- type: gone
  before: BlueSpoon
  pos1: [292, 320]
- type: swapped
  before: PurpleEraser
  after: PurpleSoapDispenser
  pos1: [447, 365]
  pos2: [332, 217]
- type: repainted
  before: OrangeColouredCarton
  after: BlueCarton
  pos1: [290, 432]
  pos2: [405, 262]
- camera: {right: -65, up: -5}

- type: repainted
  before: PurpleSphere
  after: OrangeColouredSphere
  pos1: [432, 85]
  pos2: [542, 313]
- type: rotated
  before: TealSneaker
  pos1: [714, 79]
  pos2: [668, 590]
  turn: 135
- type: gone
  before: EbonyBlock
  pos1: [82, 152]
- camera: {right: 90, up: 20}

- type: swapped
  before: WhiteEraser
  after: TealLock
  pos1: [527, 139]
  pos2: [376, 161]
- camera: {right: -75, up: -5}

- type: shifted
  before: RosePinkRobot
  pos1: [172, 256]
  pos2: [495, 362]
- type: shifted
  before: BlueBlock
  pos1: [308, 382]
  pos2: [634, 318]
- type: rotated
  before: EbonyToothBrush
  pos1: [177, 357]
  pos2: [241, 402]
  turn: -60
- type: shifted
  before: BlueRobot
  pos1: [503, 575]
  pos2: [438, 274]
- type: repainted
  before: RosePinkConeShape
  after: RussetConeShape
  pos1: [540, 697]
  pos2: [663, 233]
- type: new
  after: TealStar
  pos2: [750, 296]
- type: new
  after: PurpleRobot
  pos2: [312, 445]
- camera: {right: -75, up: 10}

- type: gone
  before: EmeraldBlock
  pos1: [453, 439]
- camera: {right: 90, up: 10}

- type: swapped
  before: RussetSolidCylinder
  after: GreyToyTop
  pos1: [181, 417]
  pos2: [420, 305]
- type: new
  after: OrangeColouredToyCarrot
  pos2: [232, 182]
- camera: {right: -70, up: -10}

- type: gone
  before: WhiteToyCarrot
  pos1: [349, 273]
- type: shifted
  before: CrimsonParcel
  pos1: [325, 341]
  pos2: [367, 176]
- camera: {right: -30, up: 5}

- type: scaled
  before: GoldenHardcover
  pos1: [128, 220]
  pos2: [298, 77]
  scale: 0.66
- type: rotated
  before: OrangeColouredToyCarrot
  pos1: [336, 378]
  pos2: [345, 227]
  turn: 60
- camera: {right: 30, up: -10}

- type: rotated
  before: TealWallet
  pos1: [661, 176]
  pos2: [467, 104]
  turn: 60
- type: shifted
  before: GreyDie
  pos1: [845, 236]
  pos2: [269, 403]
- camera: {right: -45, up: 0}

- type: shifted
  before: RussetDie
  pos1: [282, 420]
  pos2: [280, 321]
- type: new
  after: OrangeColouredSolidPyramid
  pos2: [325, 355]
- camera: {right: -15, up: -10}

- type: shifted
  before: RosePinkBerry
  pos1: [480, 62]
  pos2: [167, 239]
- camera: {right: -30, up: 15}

#### [Task item]
Every entry must be set down exactly, with nothing left out.

#### [Completed task]
- type: gone
  before: BlueSpoon
  pos1: [292, 320]
- type: swapped
  before: PurpleEraser
  after: PurpleSoapDispenser
  pos1: [447, 365]
  pos2: [332, 217]
- type: repainted
  before: OrangeColouredCarton
  after: BlueCarton
  pos1: [290, 432]
  pos2: [405, 262]
- camera: {right: -65, up: -5}

- type: repainted
  before: PurpleSphere
  after: OrangeColouredSphere
  pos1: [432, 85]
  pos2: [542, 313]
- type: rotated
  before: TealSneaker
  pos1: [714, 79]
  pos2: [668, 590]
  turn: 135
- type: gone
  before: EbonyBlock
  pos1: [82, 152]
- camera: {right: 90, up: 20}

- type: swapped
  before: WhiteEraser
  after: TealLock
  pos1: [527, 139]
  pos2: [376, 161]
- camera: {right: -75, up: -5}

- type: shifted
  before: RosePinkRobot
  pos1: [172, 256]
  pos2: [495, 362]
- type: shifted
  before: BlueBlock
  pos1: [308, 382]
  pos2: [634, 318]
- type: rotated
  before: EbonyToothBrush
  pos1: [177, 357]
  pos2: [241, 402]
  turn: -60
- type: shifted
  before: BlueRobot
  pos1: [503, 575]
  pos2: [438, 274]
- type: repainted
  before: RosePinkConeShape
  after: RussetConeShape
  pos1: [540, 697]
  pos2: [663, 233]
- type: new
  after: TealStar
  pos2: [750, 296]
- type: new
  after: PurpleRobot
  pos2: [312, 445]
- camera: {right: -75, up: 10}

- type: gone
  before: EmeraldBlock
  pos1: [453, 439]
- camera: {right: 90, up: 10}

- type: swapped
  before: RussetSolidCylinder
  after: GreyToyTop
  pos1: [181, 417]
  pos2: [420, 305]
- type: new
  after: OrangeColouredToyCarrot
  pos2: [232, 182]
- camera: {right: -70, up: -10}

- type: gone
  before: WhiteToyCarrot
  pos1: [349, 273]
- type: shifted
  before: CrimsonParcel
  pos1: [325, 341]
  pos2: [367, 176]
- camera: {right: -30, up: 5}

- type: scaled
  before: GoldenHardcover
  pos1: [128, 220]
  pos2: [298, 77]
  scale: 0.66
- type: rotated
  before: OrangeColouredToyCarrot
  pos1: [336, 378]
  pos2: [345, 227]
  turn: 60
- camera: {right: 30, up: -10}

- type: rotated
  before: TealWallet
  pos1: [661, 176]
  pos2: [467, 104]
  turn: 60
- type: shifted
  before: GreyDie
  pos1: [845, 236]
  pos2: [269, 403]
- camera: {right: -45, up: 0}

- type: shifted
  before: RussetDie
  pos1: [282, 420]
  pos2: [280, 321]
- type: new
  after: OrangeColouredSolidPyramid
  pos2: [325, 355]
- camera: {right: -15, up: -10}

- type: shifted
  before: RosePinkBerry
  pos1: [480, 62]
  pos2: [167, 239]
- camera: {right: -30, up: 15}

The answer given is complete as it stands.